◆ Задание: Покажите все строки листинга ниже, в которых встречается слово «italic».
--------------------------------
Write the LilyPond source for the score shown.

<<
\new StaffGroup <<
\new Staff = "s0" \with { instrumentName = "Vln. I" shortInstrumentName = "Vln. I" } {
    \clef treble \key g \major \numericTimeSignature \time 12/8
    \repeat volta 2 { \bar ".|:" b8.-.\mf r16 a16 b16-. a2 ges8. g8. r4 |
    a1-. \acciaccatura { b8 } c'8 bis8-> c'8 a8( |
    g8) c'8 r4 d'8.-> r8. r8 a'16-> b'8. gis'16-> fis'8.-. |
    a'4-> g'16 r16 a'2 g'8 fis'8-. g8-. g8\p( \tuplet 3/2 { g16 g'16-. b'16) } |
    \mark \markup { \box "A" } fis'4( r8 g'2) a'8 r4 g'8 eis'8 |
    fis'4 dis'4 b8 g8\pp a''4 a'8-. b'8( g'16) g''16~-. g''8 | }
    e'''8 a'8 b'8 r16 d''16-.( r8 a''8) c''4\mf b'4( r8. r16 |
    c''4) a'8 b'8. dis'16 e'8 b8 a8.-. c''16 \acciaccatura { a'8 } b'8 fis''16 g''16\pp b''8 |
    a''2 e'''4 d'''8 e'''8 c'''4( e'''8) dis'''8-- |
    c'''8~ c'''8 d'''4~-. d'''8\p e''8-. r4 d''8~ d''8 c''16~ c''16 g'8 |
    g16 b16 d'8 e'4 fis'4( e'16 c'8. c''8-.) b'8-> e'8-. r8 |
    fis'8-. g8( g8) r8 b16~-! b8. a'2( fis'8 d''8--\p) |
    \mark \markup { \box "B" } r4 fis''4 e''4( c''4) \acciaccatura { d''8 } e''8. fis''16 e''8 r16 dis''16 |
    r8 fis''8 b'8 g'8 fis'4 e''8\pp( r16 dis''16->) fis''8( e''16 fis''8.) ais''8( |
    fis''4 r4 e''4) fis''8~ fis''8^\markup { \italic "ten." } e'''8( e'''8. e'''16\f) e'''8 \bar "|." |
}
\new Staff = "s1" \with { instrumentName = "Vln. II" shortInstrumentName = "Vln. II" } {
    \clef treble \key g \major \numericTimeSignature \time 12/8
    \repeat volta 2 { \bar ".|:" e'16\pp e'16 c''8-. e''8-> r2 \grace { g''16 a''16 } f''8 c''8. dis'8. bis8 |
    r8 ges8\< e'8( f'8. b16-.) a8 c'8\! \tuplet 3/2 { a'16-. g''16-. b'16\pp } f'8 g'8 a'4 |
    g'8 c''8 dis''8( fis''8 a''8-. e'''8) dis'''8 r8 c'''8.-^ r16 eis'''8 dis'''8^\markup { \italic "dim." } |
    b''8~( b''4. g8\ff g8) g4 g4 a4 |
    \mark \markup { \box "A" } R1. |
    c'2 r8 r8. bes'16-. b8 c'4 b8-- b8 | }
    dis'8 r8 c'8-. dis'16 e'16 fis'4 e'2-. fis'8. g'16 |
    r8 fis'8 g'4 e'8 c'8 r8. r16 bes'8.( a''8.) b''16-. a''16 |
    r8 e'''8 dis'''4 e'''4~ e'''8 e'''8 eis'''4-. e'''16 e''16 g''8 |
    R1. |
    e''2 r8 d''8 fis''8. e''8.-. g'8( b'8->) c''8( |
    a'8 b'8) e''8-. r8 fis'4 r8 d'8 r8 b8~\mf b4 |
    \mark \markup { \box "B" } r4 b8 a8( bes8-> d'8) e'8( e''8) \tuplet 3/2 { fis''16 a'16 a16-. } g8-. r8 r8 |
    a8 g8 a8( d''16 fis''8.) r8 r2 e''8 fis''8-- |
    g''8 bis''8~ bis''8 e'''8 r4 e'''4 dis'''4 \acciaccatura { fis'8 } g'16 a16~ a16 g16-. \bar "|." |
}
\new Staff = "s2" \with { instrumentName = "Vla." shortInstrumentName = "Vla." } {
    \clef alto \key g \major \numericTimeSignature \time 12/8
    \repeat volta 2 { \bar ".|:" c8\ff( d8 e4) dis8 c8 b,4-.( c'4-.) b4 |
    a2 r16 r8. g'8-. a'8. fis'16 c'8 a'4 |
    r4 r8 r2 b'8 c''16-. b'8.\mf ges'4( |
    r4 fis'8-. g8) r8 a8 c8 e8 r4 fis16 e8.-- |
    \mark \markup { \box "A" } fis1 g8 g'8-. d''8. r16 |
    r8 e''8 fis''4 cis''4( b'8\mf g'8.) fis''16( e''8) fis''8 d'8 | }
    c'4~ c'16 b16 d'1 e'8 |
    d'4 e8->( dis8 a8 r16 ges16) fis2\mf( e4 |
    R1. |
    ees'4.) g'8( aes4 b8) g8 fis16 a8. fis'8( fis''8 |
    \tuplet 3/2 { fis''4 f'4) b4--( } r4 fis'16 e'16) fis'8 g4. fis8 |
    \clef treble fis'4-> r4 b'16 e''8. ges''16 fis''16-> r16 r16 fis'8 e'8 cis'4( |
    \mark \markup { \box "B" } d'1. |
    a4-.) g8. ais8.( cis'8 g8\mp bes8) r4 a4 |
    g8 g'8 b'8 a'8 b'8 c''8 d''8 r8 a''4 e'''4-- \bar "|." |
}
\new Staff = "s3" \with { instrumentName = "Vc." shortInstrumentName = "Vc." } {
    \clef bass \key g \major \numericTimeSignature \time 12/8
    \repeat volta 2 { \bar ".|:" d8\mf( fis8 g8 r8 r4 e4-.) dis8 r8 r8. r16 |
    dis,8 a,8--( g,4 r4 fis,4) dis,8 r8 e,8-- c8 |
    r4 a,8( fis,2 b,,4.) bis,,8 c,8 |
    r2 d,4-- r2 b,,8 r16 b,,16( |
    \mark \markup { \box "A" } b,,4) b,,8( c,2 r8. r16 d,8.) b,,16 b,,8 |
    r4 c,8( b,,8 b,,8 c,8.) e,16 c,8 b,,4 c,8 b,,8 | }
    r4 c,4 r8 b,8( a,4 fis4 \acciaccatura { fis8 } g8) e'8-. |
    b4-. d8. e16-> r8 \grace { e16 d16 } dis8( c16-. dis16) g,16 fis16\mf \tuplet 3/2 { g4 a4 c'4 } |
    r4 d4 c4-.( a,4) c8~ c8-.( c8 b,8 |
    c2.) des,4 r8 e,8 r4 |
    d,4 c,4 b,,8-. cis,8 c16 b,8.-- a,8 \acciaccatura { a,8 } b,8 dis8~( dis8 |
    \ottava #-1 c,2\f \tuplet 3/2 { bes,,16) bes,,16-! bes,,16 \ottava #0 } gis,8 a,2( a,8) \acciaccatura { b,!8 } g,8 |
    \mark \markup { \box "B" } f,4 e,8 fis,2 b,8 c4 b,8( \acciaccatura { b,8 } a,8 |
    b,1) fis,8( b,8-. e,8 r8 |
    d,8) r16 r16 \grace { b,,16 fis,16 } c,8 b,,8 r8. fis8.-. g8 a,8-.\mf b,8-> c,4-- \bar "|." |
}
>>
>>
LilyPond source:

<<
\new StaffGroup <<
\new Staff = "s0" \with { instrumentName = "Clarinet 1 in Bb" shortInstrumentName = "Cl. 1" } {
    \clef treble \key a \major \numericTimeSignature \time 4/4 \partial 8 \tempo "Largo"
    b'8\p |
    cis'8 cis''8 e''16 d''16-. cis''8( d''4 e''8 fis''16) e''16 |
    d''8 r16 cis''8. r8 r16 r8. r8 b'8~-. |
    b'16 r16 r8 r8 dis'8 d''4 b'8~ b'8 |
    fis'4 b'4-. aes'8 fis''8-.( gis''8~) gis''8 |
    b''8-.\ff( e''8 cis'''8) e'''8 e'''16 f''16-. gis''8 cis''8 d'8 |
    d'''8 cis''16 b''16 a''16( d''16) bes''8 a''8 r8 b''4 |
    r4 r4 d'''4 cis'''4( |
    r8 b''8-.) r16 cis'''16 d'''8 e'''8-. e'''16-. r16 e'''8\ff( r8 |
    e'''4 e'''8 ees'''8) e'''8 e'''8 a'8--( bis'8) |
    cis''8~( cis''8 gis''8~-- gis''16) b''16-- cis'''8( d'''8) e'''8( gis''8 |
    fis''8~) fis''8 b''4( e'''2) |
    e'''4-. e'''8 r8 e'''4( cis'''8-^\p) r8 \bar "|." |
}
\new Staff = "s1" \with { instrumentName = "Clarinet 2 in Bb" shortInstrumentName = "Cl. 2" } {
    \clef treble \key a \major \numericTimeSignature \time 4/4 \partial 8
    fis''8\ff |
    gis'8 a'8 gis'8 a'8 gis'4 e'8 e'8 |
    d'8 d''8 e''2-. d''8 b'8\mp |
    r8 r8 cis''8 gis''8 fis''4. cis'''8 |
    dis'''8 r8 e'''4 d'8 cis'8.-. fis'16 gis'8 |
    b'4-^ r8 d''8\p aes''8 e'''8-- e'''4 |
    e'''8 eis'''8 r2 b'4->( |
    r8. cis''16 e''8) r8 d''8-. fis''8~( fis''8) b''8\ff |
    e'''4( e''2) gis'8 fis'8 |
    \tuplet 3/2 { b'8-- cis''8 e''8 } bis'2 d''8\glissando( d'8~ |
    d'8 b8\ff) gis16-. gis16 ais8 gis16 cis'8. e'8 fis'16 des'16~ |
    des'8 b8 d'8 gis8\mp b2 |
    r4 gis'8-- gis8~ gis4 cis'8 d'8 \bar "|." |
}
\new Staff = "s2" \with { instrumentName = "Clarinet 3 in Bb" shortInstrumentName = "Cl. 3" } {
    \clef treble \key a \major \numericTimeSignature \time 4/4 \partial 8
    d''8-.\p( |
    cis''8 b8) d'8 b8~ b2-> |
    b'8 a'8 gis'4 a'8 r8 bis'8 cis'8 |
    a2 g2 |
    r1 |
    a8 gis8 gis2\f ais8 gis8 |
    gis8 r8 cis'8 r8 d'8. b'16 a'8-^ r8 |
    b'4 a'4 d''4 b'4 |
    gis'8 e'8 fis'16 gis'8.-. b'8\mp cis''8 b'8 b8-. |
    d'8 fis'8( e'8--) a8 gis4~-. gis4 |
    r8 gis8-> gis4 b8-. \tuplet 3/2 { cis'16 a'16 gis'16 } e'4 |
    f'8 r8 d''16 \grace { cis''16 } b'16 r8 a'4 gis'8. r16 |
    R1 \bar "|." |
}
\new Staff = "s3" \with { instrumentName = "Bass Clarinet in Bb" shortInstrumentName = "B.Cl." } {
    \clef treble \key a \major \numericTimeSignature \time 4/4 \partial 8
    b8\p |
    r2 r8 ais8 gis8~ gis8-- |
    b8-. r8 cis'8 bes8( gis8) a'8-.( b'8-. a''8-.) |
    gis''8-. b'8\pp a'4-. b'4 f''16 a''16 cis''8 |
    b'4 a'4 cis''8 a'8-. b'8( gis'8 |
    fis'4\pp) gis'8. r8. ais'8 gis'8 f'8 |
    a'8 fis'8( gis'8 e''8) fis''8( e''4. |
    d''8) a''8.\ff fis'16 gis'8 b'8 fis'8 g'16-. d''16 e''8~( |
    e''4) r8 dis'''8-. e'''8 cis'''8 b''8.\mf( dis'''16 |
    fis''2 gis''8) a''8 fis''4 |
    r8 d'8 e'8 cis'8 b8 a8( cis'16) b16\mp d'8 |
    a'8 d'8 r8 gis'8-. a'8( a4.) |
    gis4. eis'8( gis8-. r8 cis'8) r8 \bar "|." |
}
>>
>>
--------------------------------
◆ Ожидаемый ответ:
    fis''4 r4 e''4) fis''8~ fis''8^\markup { \italic "ten." } e'''8( e'''8. e'''16\f) e'''8 \bar "|." |
    g'8 c''8 dis''8( fis''8 a''8-. e'''8) dis'''8 r8 c'''8.-^ r16 eis'''8 dis'''8^\markup { \italic "dim." } |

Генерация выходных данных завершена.